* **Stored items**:
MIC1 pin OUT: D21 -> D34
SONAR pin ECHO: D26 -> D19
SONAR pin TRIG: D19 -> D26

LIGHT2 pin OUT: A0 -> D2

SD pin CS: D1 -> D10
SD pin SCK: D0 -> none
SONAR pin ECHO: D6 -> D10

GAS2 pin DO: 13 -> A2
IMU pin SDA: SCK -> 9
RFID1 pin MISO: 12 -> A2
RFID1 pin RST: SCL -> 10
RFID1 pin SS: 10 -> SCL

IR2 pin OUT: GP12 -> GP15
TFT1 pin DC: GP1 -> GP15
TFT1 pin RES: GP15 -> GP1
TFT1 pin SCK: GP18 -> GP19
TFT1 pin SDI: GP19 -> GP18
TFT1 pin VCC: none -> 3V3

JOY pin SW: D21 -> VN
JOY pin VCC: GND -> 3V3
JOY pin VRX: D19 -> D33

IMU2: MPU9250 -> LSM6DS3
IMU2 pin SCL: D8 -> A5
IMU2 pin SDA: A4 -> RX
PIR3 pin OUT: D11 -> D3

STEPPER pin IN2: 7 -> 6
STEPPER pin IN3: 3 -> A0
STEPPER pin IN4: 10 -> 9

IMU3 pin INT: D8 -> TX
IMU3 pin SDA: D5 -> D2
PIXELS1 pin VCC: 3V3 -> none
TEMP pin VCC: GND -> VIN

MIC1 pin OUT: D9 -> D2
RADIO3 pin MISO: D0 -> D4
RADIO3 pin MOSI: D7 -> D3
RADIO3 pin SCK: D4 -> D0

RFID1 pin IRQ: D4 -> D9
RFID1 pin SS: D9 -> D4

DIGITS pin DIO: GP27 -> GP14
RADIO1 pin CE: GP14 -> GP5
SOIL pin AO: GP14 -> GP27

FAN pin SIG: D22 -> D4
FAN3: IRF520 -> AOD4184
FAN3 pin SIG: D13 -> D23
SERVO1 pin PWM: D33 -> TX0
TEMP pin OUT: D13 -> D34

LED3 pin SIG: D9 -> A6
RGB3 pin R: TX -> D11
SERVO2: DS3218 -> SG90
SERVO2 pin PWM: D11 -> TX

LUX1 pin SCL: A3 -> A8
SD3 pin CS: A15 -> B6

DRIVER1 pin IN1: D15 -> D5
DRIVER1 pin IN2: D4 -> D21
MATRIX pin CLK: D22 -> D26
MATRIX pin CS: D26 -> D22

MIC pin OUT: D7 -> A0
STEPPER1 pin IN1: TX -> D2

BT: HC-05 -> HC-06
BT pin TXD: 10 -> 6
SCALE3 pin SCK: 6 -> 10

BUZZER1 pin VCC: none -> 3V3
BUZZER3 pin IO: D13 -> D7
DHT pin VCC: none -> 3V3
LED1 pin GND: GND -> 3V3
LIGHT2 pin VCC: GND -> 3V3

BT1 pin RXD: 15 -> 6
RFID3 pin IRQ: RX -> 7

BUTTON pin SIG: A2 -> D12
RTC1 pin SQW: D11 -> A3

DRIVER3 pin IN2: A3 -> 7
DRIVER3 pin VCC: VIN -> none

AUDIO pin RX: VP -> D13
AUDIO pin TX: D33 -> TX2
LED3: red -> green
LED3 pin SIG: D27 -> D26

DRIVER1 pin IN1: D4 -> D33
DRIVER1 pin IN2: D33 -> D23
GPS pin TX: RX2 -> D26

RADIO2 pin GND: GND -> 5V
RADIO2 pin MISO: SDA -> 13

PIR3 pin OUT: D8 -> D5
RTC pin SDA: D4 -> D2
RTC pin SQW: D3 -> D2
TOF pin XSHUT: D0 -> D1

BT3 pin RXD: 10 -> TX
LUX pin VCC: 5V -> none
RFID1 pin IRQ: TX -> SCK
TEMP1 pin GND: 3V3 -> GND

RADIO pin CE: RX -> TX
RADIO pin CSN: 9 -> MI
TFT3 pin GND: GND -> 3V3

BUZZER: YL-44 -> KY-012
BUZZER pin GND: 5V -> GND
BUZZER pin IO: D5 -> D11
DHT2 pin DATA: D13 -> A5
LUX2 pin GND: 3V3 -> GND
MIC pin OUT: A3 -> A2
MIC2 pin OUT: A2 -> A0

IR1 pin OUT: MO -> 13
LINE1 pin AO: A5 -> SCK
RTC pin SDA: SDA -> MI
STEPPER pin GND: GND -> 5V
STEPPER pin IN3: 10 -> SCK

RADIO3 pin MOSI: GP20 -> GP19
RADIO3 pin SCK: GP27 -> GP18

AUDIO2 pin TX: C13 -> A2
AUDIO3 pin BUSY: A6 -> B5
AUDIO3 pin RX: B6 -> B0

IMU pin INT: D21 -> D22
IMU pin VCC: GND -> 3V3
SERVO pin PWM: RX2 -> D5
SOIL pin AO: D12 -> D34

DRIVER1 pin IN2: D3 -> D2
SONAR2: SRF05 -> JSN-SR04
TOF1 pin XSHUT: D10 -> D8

* **Task item**: All lines in the data above from the one with "BT pin TXD: 10 -> 6" through the one with "DRIVER3 pin VCC: VIN -> none" must be repeated exactly, and no others.

* **Answer section**:
BT pin TXD: 10 -> 6
SCALE3 pin SCK: 6 -> 10

BUZZER1 pin VCC: none -> 3V3
BUZZER3 pin IO: D13 -> D7
DHT pin VCC: none -> 3V3
LED1 pin GND: GND -> 3V3
LIGHT2 pin VCC: GND -> 3V3

BT1 pin RXD: 15 -> 6
RFID3 pin IRQ: RX -> 7

BUTTON pin SIG: A2 -> D12
RTC1 pin SQW: D11 -> A3

DRIVER3 pin IN2: A3 -> 7
DRIVER3 pin VCC: VIN -> none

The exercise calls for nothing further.